* [Material for this exercise]

BEGIN

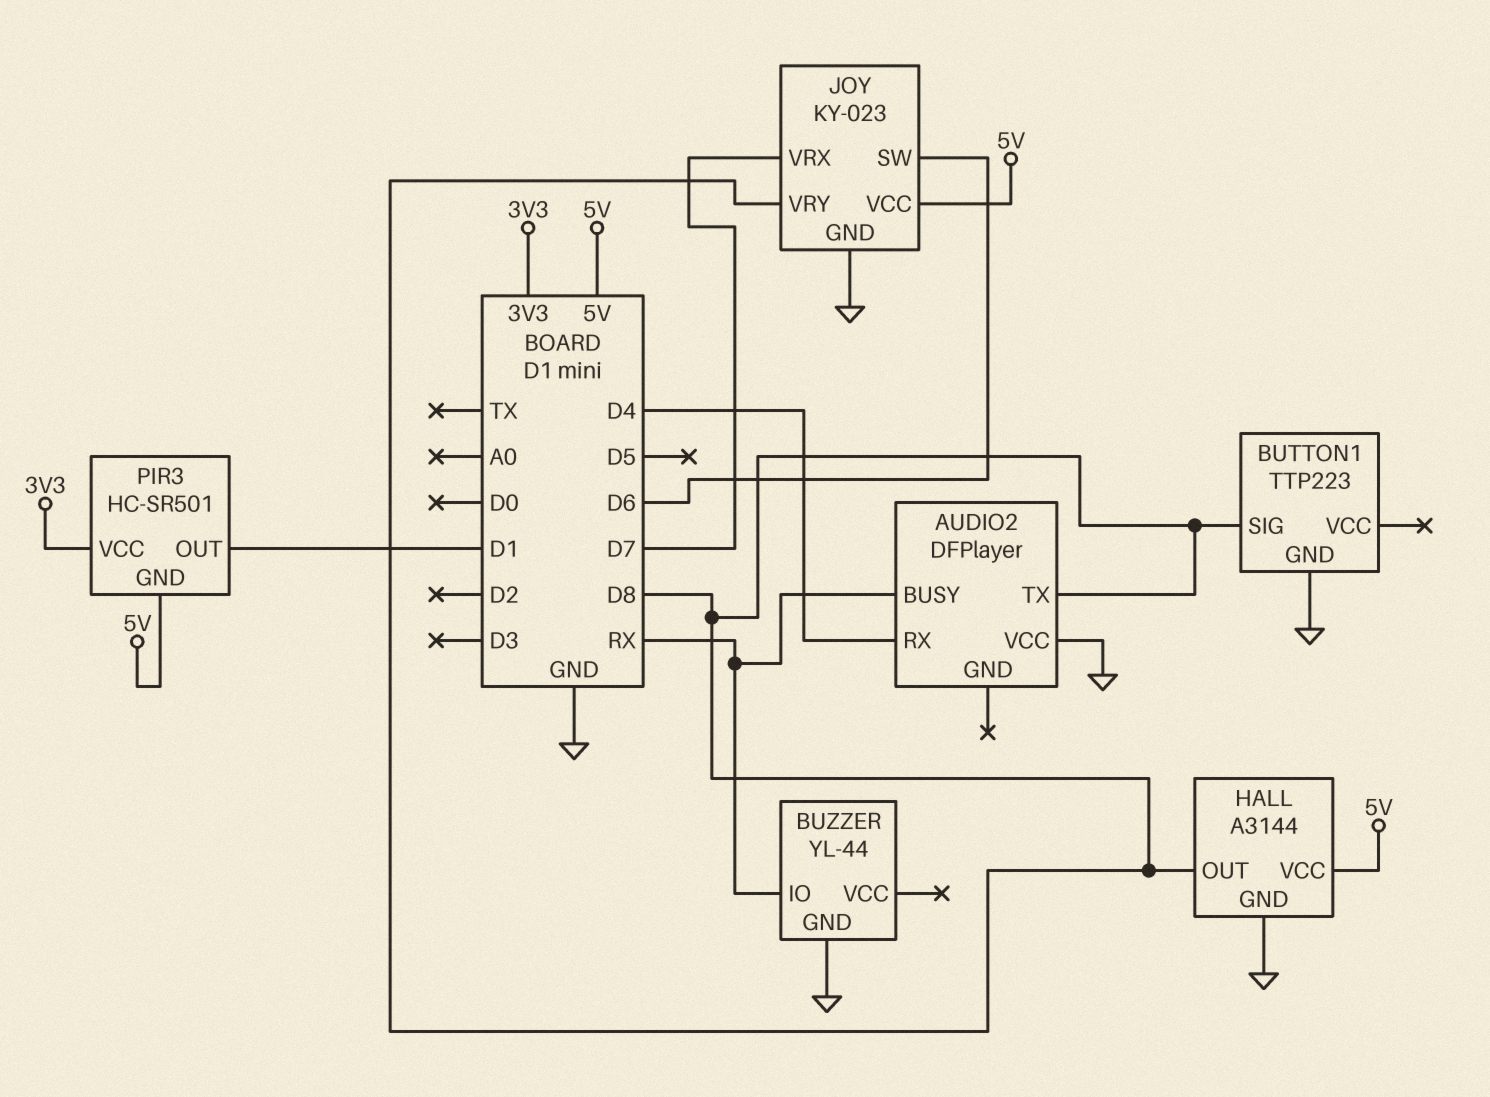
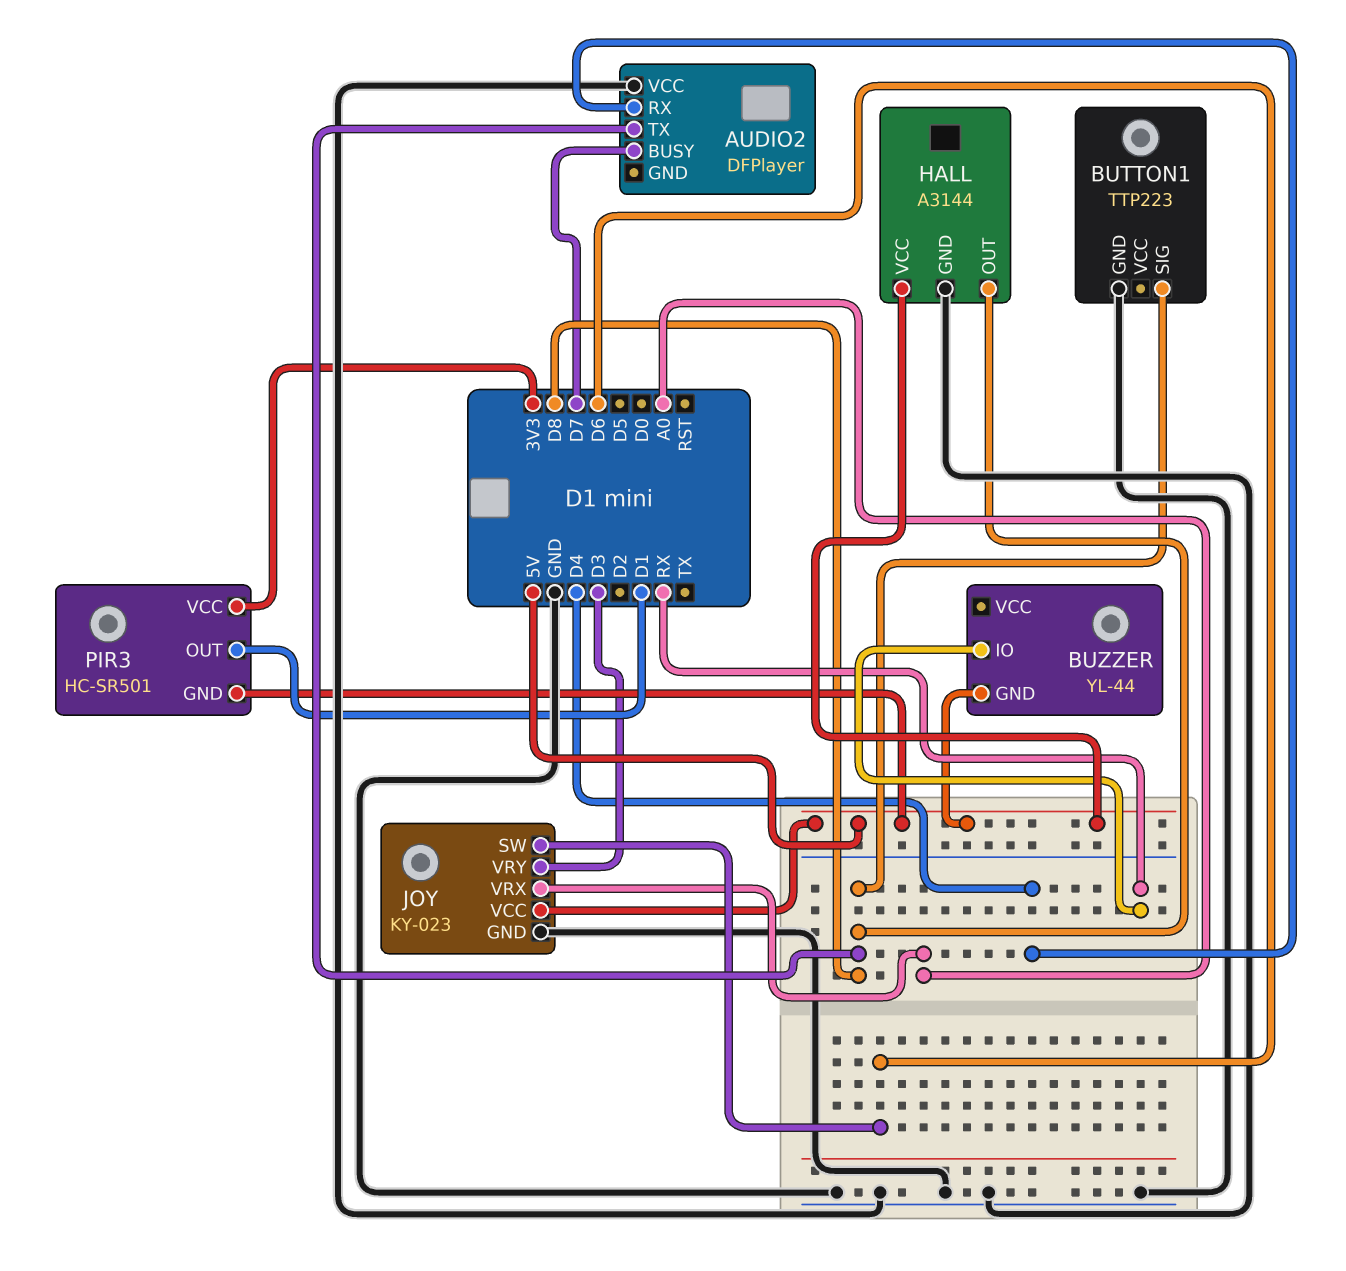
AUDIO2 pin BUSY: RX -> D7
BUZZER pin GND: GND -> 5V
JOY pin VRX: D7 -> A0
JOY pin VRY: D8 -> D3

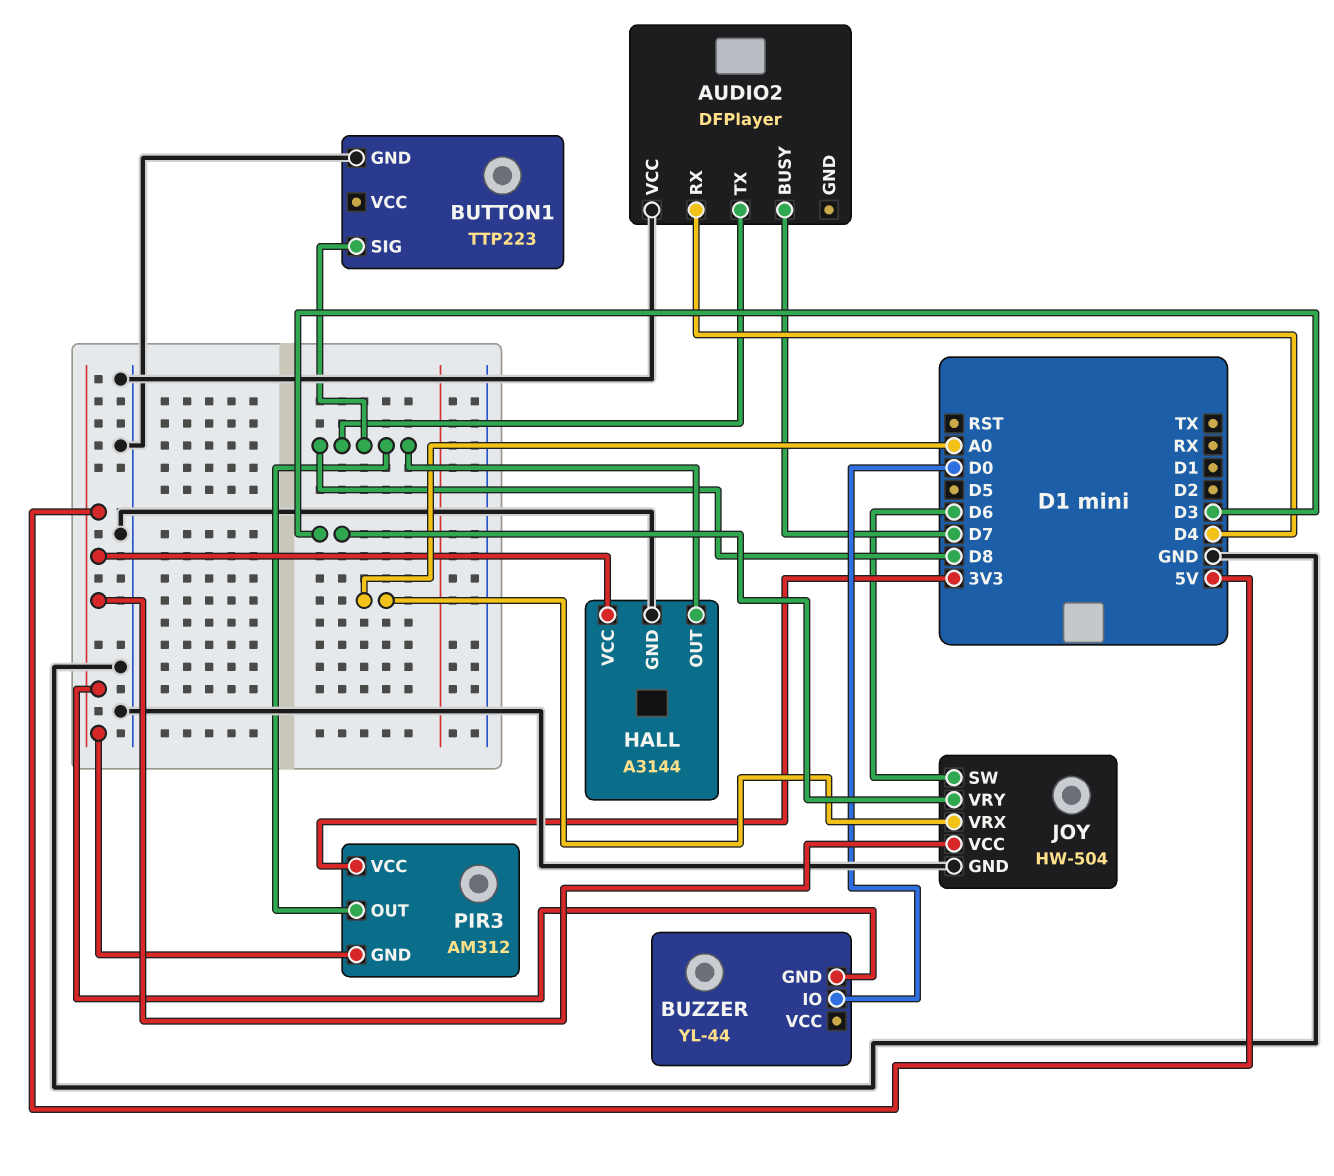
BUZZER pin IO: RX -> D0
JOY: KY-023 -> HW-504
PIR3: HC-SR501 -> AM312
PIR3 pin OUT: D1 -> D8

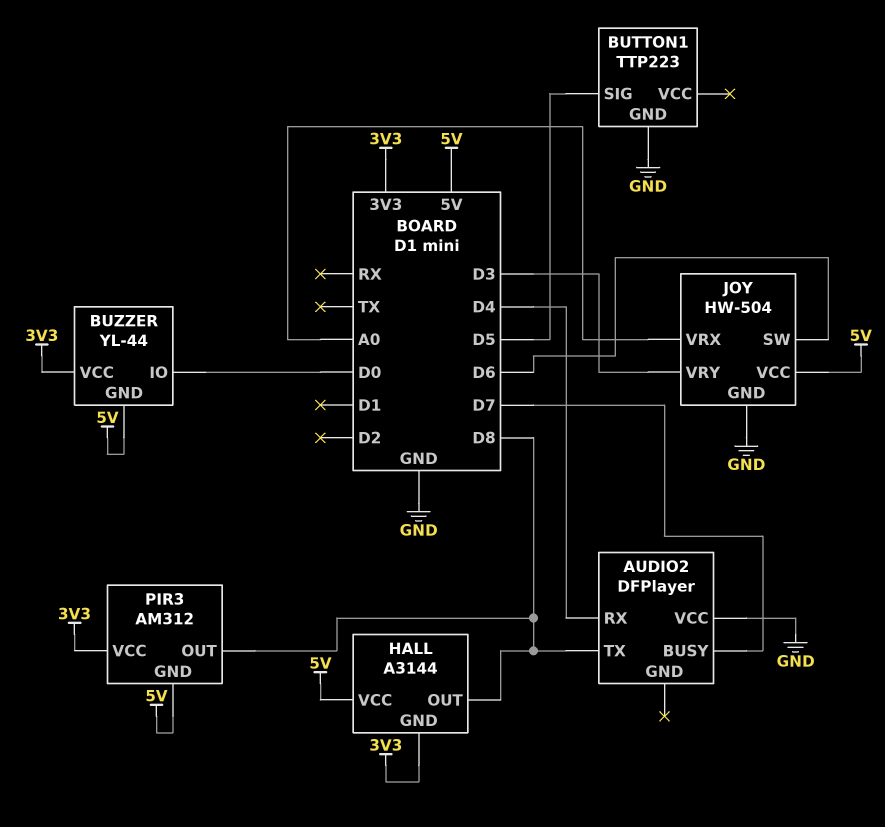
BUTTON1 pin SIG: D8 -> D5
BUZZER pin VCC: none -> 3V3
HALL pin GND: GND -> 3V3

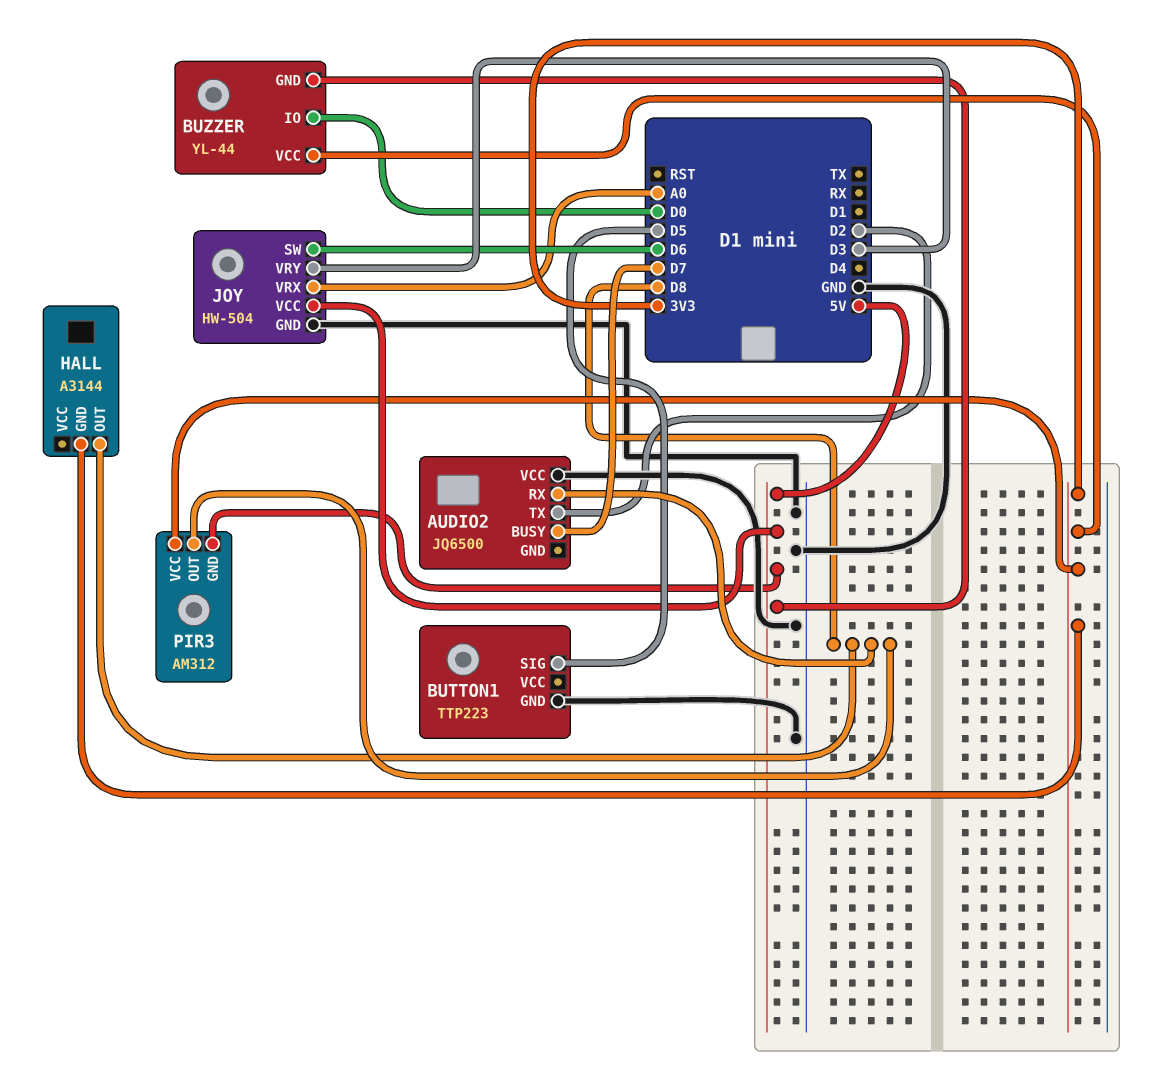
AUDIO2: DFPlayer -> JQ6500
AUDIO2 pin RX: D4 -> D8
AUDIO2 pin TX: D8 -> D2
HALL pin VCC: 5V -> none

END

Read the data above. Pull out each line in which the string "BUZZER" appears.

BUZZER pin GND: GND -> 5V
BUZZER pin IO: RX -> D0
BUZZER pin VCC: none -> 3V3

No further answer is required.